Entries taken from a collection
▬▬▬▬▬▬
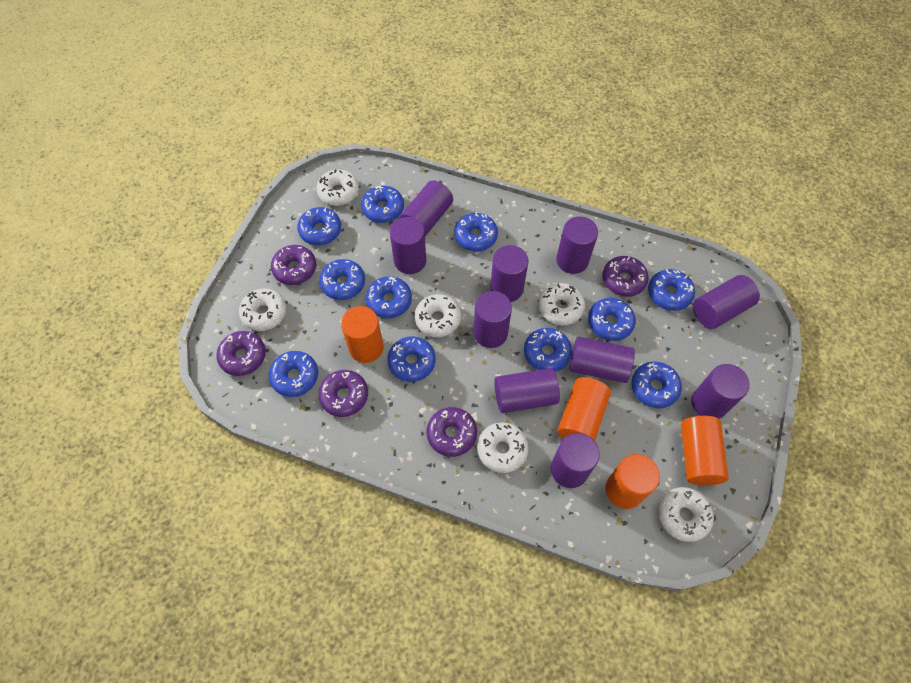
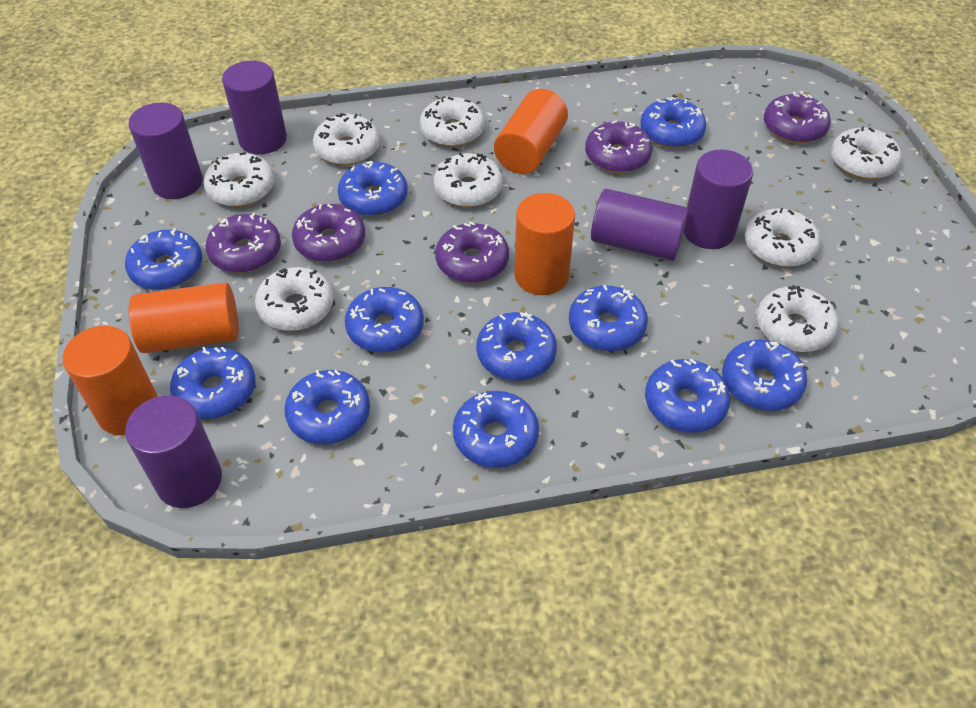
purple cylinder: 10 -> 5
white donut: 6 -> 8

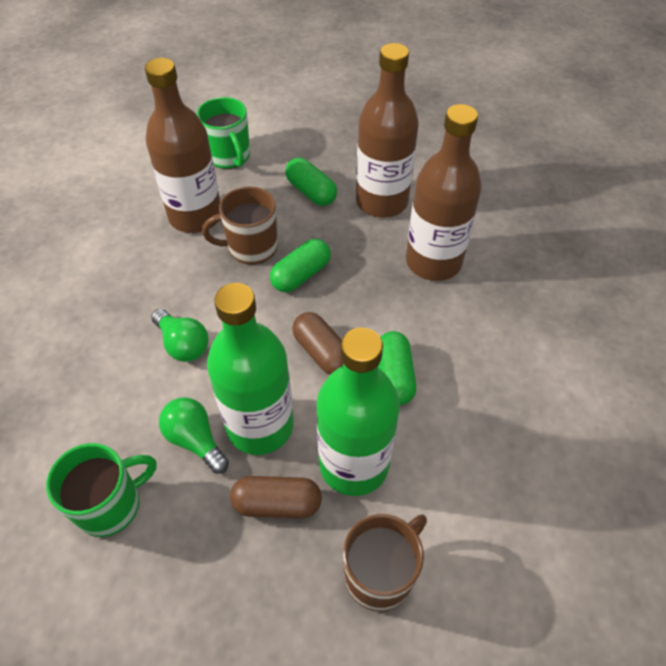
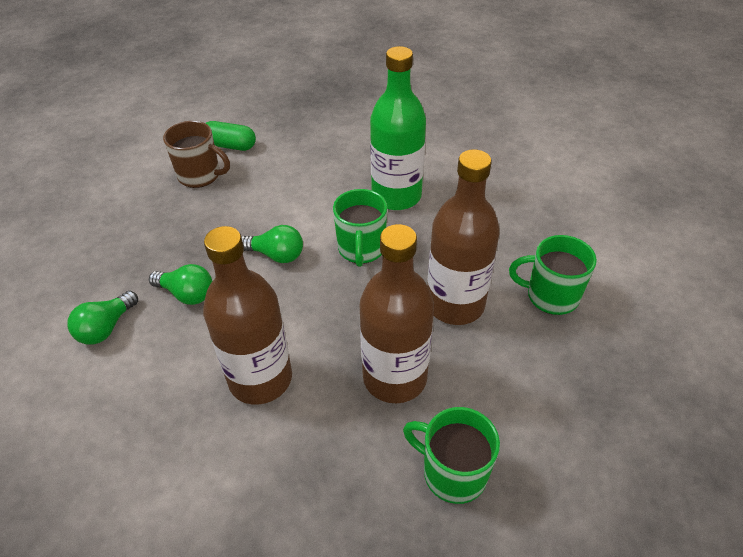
brown capsule: 2 -> 0
brown mug: 2 -> 1
green bottle: 2 -> 1
green capsule: 3 -> 1
green light bulb: 2 -> 3
green mug: 2 -> 3

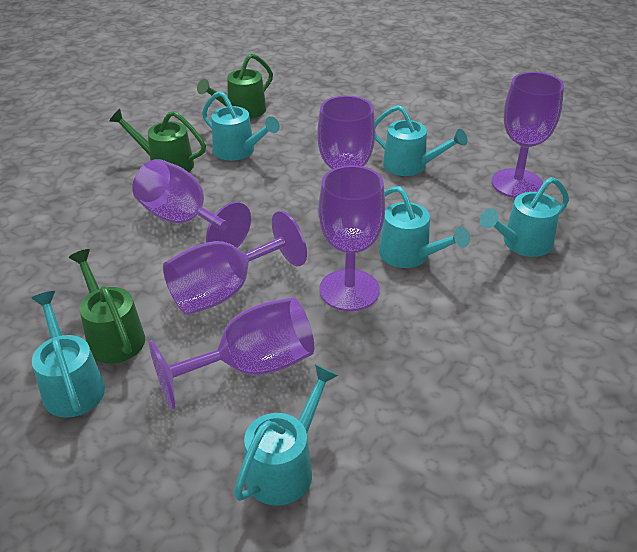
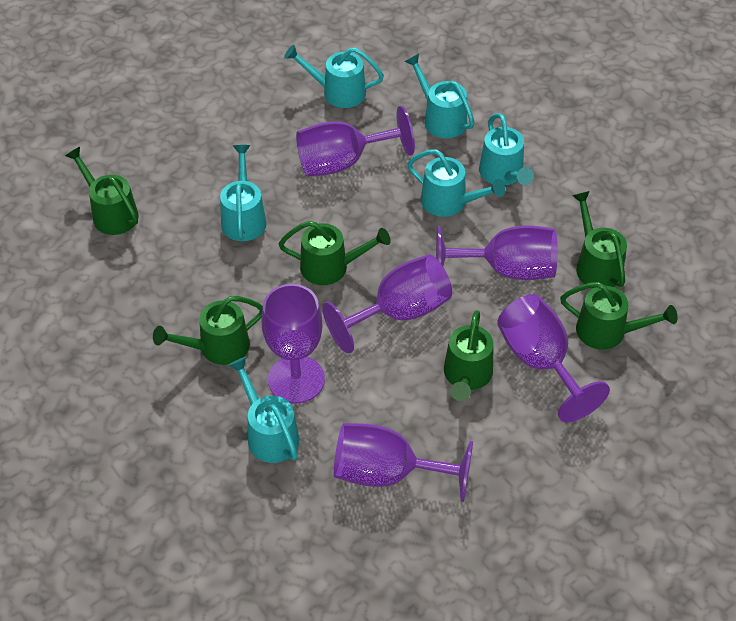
green watering can: 3 -> 6

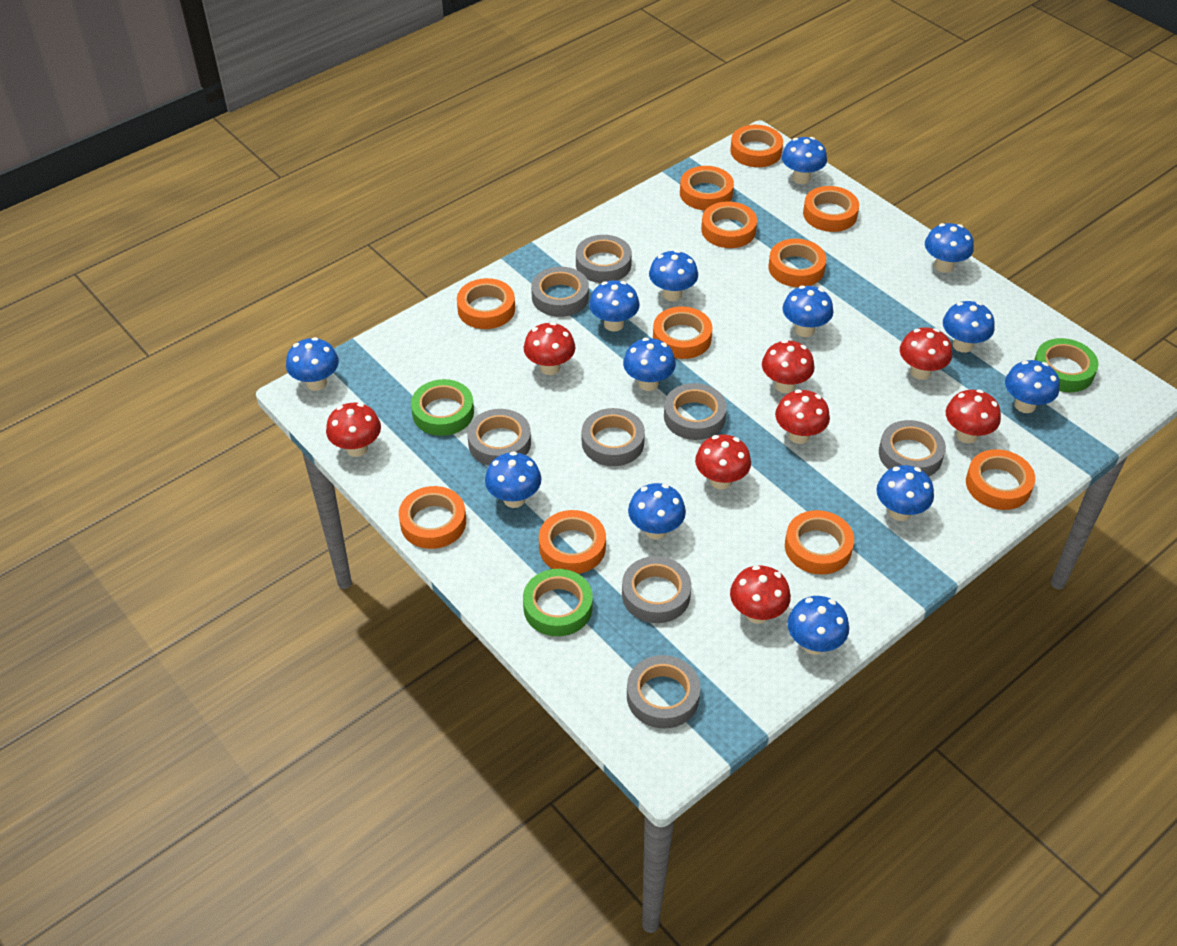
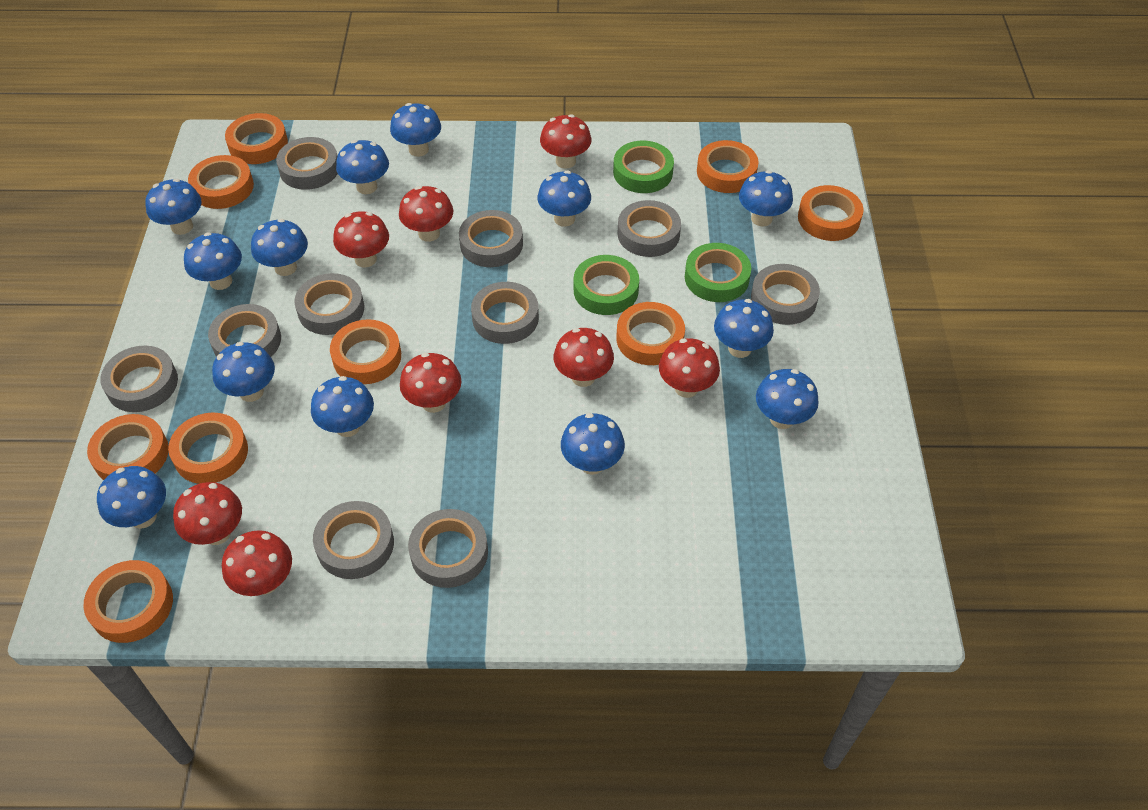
grey tape: 8 -> 10
orange tape: 11 -> 9

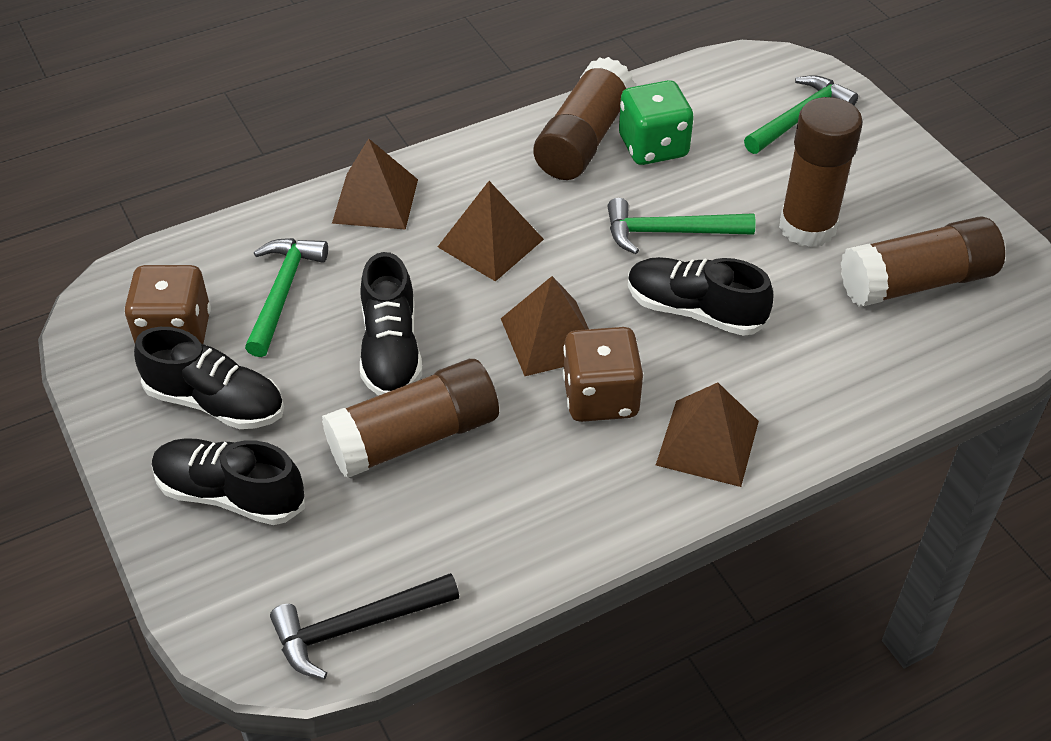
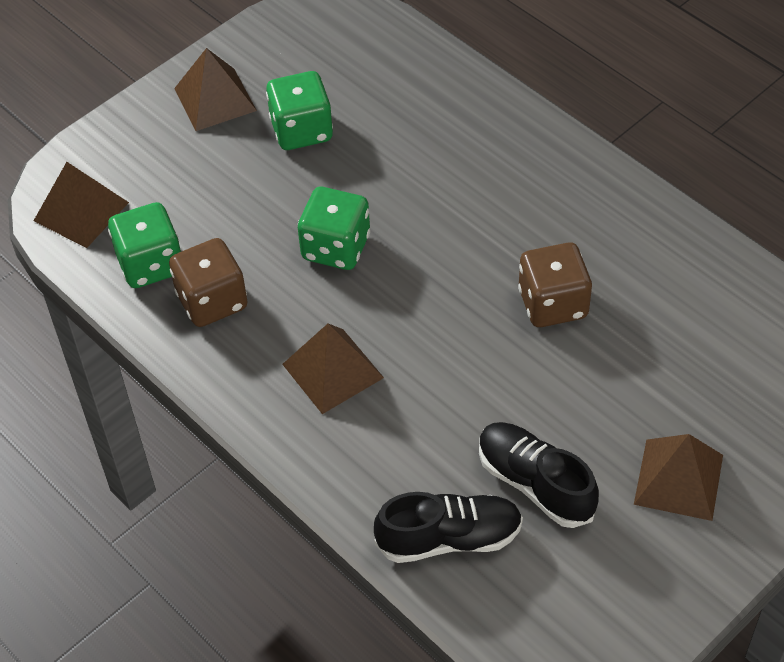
black hammer: 1 -> 0
black shoe: 4 -> 2
brown glue stick: 4 -> 0
green dice: 1 -> 3
green hammer: 3 -> 0

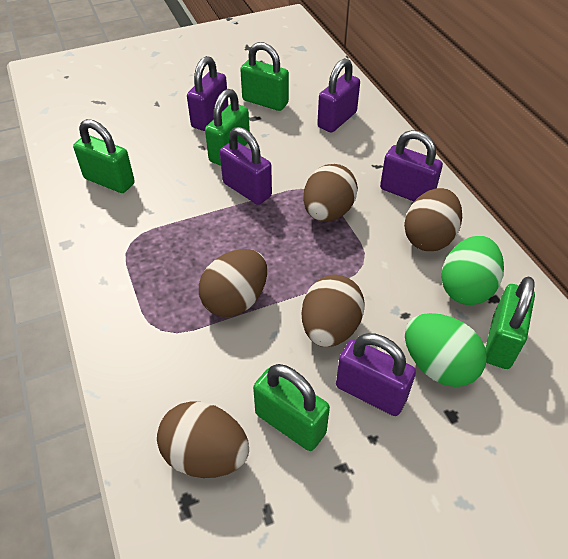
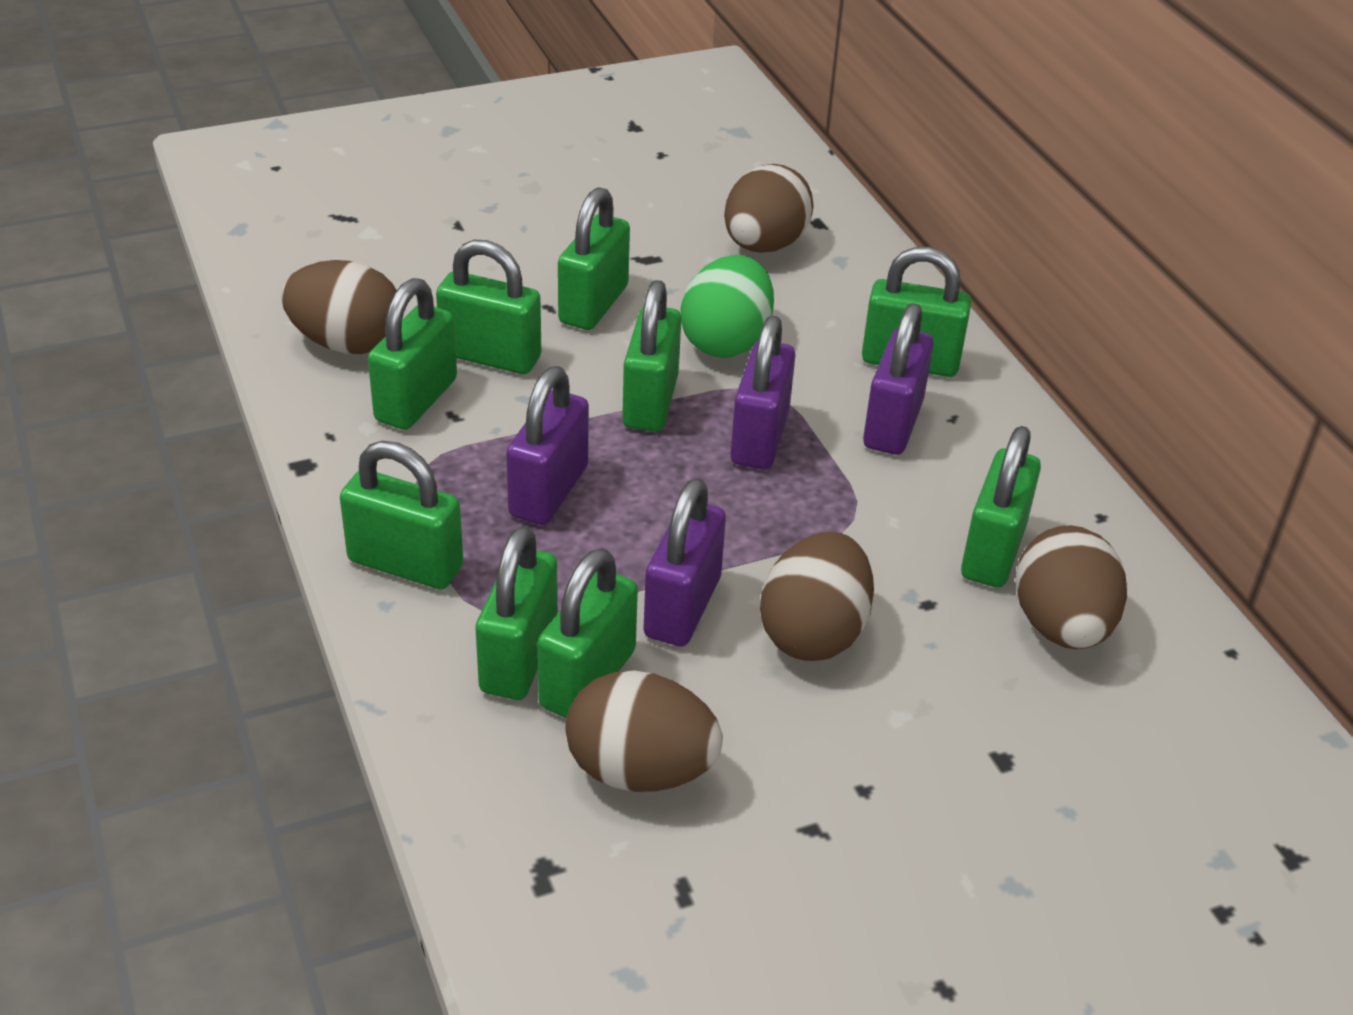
green egg: 2 -> 1
green padlock: 5 -> 9
purple padlock: 5 -> 4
▬▬▬▬▬▬
## Brief:
The reply must hold every line above exactly as written and none of the pictures.

## Response to the task:
purple cylinder: 10 -> 5
white donut: 6 -> 8

brown capsule: 2 -> 0
brown mug: 2 -> 1
green bottle: 2 -> 1
green capsule: 3 -> 1
green light bulb: 2 -> 3
green mug: 2 -> 3

green watering can: 3 -> 6

grey tape: 8 -> 10
orange tape: 11 -> 9

black hammer: 1 -> 0
black shoe: 4 -> 2
brown glue stick: 4 -> 0
green dice: 1 -> 3
green hammer: 3 -> 0

green egg: 2 -> 1
green padlock: 5 -> 9
purple padlock: 5 -> 4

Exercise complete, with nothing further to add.